[[ RECORDS FOR THE TASK, beginning ]]
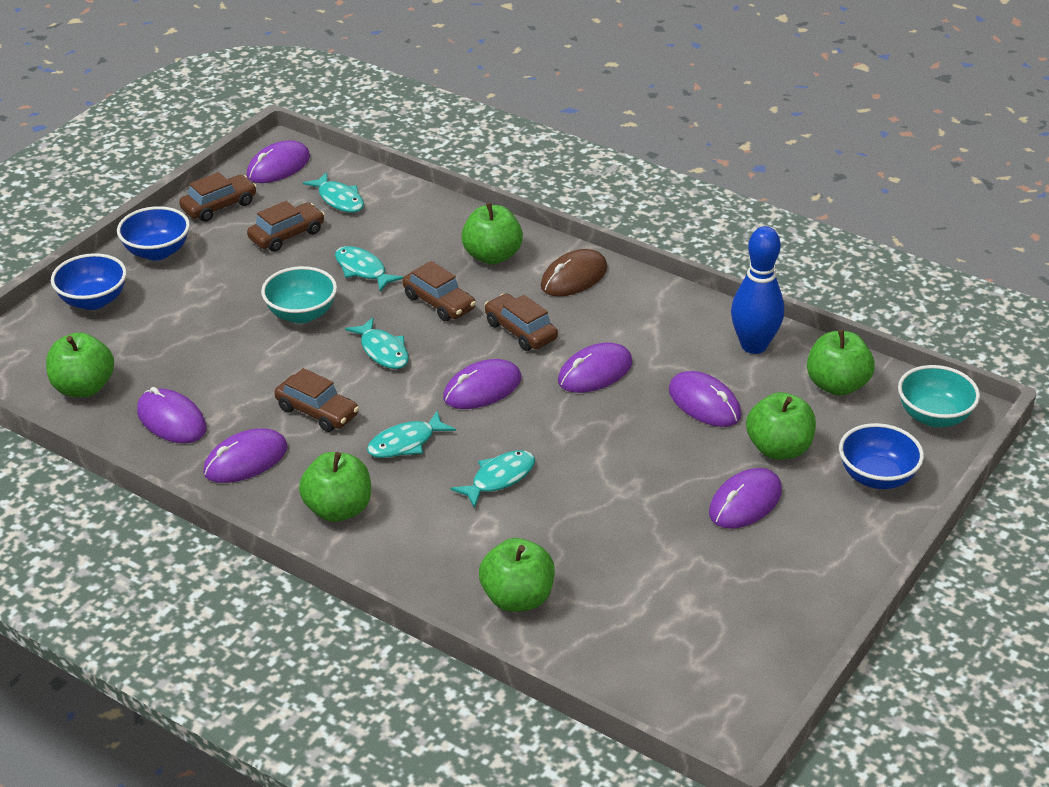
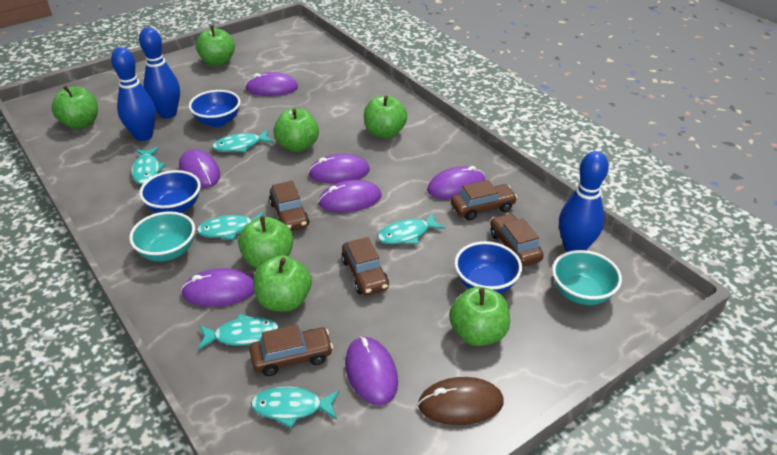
blue bowling pin: 1 -> 3
green apple: 6 -> 7
turquoise fish: 5 -> 6

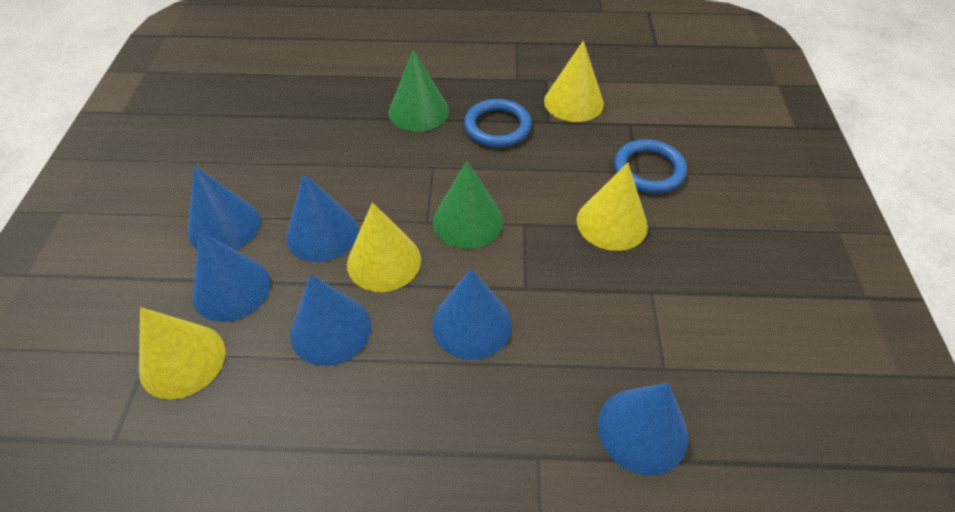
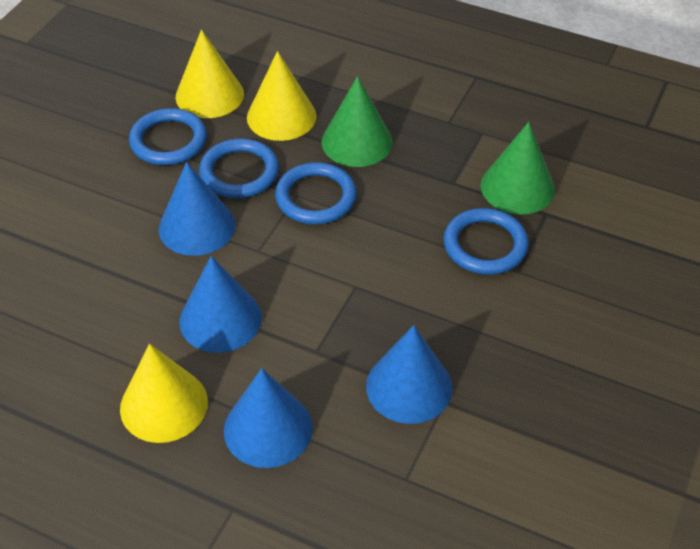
blue cone: 6 -> 4
blue ring: 2 -> 4
yellow cone: 4 -> 3

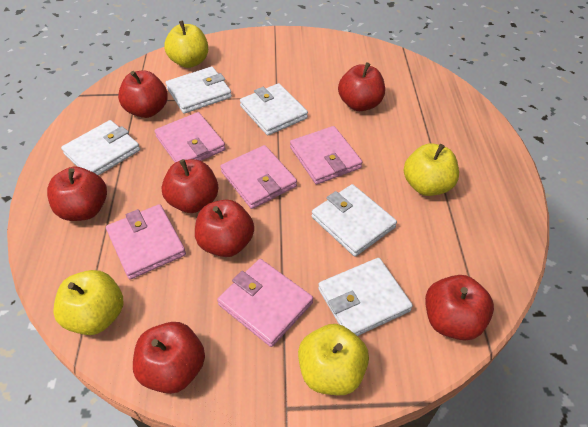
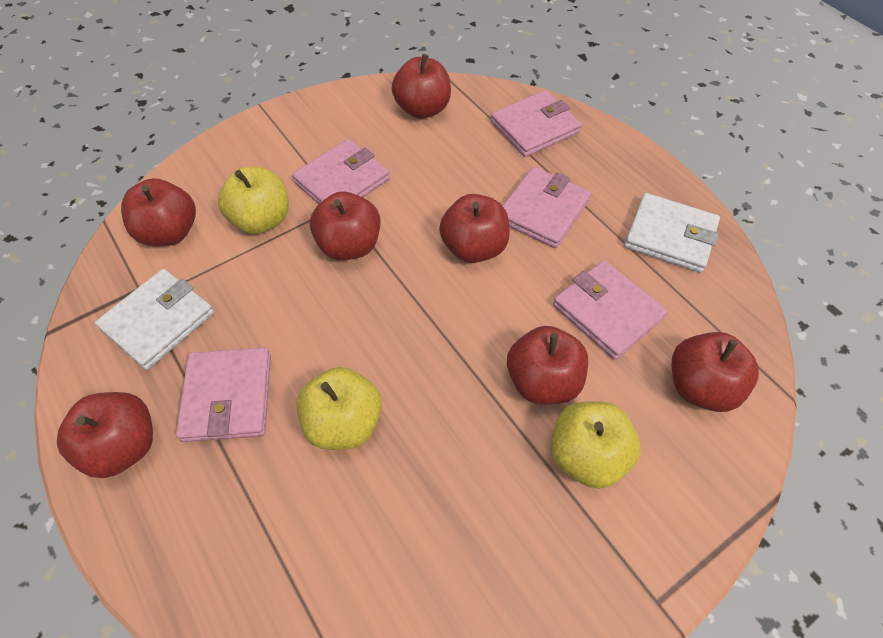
white wallet: 5 -> 2
yellow apple: 4 -> 3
[[ RECORDS FOR THE TASK, end ]]
__ASSIGNMENT__: Please restate the whole listing exactly, without any of its pictures.

__EXPECTED ANSWER__:
blue bowling pin: 1 -> 3
green apple: 6 -> 7
turquoise fish: 5 -> 6

blue cone: 6 -> 4
blue ring: 2 -> 4
yellow cone: 4 -> 3

white wallet: 5 -> 2
yellow apple: 4 -> 3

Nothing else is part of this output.